Dataset rows
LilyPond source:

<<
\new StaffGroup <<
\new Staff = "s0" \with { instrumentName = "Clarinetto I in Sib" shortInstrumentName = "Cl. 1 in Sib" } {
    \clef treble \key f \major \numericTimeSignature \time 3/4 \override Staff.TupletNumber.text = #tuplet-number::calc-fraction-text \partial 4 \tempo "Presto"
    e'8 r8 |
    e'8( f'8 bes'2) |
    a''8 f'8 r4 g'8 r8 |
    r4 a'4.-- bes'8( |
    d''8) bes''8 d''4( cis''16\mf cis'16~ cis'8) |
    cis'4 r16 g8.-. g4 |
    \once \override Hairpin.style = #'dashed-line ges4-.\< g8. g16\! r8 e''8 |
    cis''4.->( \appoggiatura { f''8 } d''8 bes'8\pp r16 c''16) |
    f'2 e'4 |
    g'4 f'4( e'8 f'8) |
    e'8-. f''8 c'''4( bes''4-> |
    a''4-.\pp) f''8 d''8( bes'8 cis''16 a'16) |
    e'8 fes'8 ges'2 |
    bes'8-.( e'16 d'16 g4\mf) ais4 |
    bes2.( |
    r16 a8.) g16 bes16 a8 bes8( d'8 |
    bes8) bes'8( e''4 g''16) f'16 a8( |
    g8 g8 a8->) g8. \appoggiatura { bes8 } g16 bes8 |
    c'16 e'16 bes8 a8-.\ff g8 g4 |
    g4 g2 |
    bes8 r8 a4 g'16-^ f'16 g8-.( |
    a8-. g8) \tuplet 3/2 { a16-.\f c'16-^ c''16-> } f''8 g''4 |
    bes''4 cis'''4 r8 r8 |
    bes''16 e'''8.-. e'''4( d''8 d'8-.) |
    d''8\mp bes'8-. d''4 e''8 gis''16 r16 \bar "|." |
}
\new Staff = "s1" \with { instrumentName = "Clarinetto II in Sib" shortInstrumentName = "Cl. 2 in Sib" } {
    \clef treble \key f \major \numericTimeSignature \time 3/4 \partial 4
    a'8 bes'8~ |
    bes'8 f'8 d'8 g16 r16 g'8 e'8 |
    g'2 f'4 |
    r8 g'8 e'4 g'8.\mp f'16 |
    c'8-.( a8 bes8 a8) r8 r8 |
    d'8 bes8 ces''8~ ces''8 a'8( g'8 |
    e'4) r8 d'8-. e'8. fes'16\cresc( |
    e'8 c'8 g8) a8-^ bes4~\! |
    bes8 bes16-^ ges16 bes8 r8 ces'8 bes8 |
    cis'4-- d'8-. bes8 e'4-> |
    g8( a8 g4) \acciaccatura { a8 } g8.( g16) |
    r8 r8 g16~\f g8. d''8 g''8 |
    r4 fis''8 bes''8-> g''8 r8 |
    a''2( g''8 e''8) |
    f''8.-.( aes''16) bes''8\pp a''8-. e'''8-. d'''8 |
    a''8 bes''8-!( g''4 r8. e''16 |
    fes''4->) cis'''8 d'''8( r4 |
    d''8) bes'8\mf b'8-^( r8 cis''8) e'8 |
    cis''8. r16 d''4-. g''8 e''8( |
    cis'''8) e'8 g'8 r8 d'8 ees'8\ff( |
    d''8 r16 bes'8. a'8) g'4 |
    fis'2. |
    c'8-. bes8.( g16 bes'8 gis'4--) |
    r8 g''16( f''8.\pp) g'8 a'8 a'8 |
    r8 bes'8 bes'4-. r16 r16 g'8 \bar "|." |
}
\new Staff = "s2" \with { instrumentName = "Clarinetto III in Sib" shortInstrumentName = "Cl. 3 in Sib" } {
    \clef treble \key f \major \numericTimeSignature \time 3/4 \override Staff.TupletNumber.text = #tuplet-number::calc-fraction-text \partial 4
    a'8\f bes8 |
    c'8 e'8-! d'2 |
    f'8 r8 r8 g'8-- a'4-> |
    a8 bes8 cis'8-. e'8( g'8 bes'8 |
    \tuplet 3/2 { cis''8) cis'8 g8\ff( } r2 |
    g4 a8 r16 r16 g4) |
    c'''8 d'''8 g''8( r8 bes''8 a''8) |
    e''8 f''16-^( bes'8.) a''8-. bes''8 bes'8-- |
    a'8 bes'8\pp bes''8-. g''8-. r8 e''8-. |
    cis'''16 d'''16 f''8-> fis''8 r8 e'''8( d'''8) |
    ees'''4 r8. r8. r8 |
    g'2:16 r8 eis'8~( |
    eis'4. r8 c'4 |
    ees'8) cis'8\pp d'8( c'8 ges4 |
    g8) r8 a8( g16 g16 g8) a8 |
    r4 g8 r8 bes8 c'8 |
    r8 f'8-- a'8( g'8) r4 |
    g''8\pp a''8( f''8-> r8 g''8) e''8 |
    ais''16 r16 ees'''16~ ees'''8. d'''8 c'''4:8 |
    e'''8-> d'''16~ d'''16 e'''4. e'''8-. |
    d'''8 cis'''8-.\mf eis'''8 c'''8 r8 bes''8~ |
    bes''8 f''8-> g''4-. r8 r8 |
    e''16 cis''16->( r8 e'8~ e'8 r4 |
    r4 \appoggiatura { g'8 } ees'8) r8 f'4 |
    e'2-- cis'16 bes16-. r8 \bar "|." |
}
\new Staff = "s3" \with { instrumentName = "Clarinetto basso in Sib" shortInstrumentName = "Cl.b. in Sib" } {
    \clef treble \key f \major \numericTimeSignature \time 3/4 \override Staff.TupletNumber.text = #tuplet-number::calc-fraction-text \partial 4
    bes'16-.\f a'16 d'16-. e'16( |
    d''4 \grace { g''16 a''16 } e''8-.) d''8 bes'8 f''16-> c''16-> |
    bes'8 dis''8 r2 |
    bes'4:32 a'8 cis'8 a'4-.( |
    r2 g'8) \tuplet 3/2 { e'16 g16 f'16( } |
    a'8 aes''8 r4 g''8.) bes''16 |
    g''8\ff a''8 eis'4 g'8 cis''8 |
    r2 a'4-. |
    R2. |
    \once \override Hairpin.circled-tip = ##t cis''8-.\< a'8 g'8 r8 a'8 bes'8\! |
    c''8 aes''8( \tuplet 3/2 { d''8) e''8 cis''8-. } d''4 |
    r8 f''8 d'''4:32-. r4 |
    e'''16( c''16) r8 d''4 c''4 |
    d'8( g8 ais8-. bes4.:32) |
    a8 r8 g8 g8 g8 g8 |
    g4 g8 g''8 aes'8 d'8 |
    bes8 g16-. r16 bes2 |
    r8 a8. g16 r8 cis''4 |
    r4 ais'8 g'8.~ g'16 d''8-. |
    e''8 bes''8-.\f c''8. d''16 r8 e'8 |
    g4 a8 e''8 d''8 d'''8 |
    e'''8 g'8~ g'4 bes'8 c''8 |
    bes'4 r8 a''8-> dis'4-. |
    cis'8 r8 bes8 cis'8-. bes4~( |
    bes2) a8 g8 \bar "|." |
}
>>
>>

Your objective =
Count the lines of the material above that contain the string "once", treating uppercase and lowercase as different. Give only the number.

The answer =
2